DESCRIPTION OF THE TASK =>
Please repeat the records word for word and skip the pictures.

DATA SHOWN =>
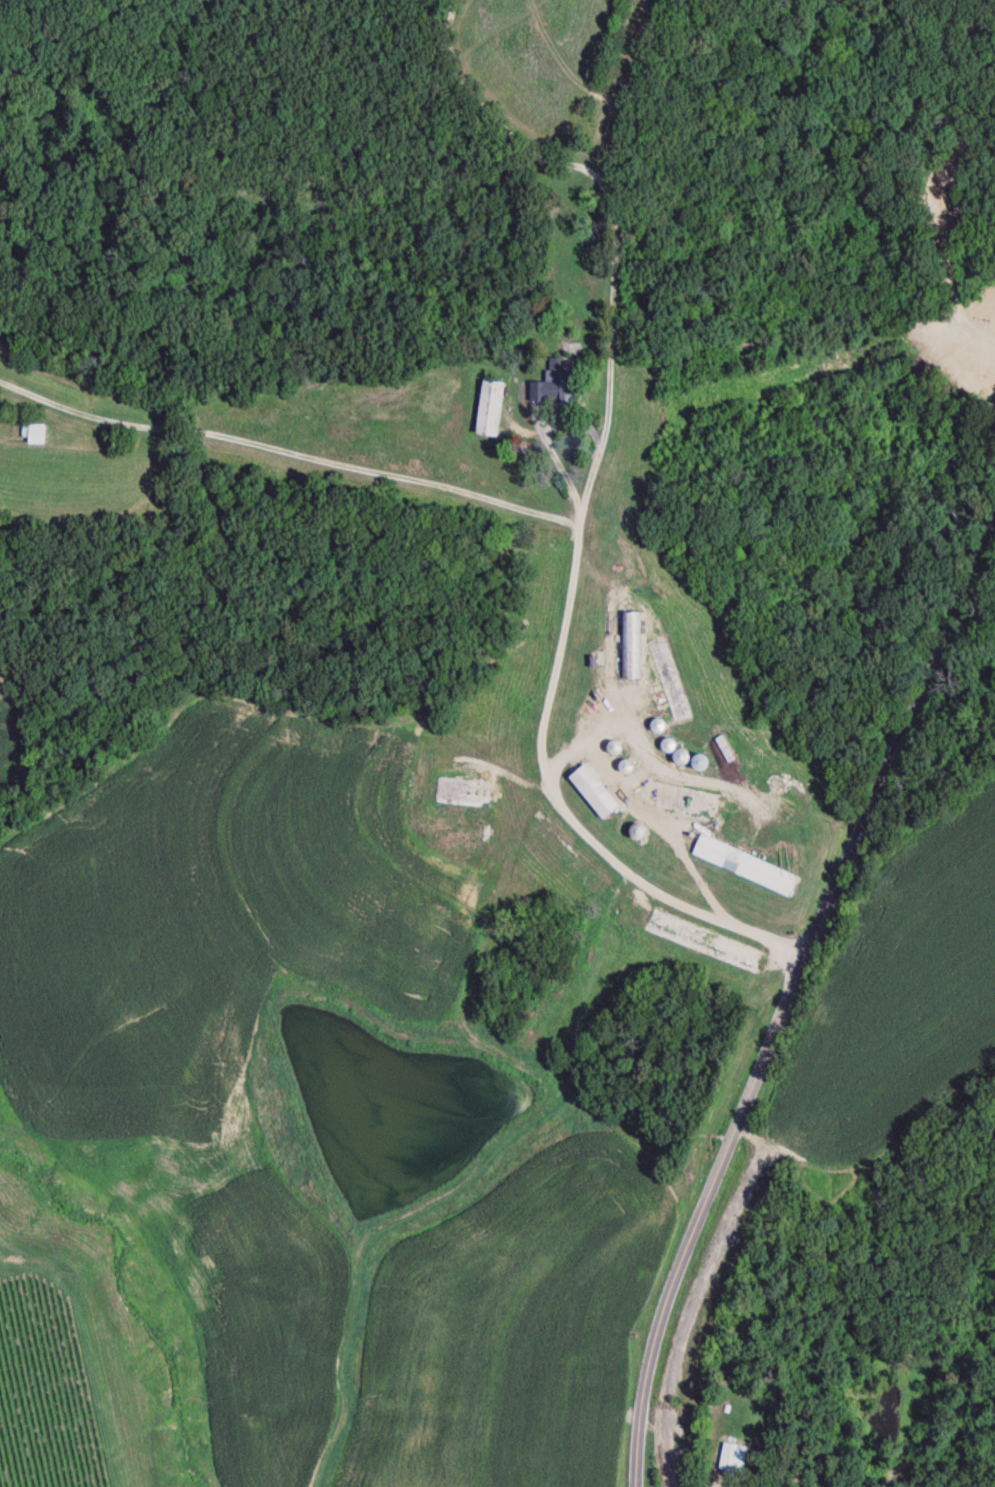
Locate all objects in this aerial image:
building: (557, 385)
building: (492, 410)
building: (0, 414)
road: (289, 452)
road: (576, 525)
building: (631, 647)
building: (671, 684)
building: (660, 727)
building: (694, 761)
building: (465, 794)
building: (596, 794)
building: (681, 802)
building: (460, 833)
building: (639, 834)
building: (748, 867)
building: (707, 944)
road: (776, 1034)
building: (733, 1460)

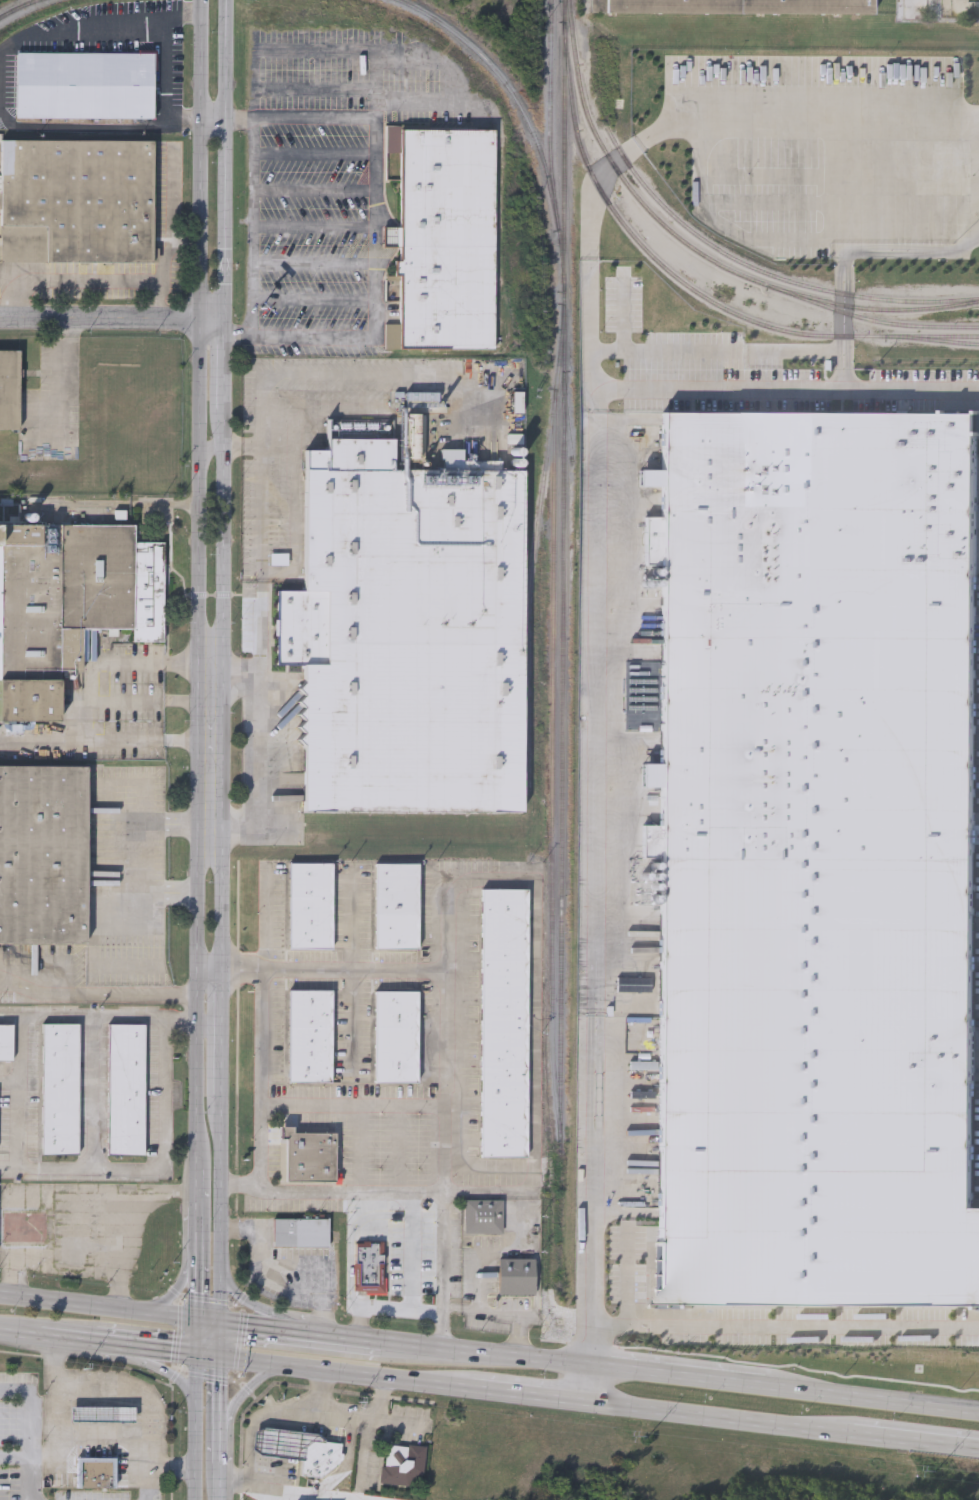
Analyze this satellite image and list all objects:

RESPONSE AREA =>
Locate all objects in this aerial image:
building: (557, 385)
building: (492, 410)
building: (0, 414)
road: (289, 452)
road: (576, 525)
building: (631, 647)
building: (671, 684)
building: (660, 727)
building: (694, 761)
building: (465, 794)
building: (596, 794)
building: (681, 802)
building: (460, 833)
building: (639, 834)
building: (748, 867)
building: (707, 944)
road: (776, 1034)
building: (733, 1460)

Analyze this satellite image and list all objects:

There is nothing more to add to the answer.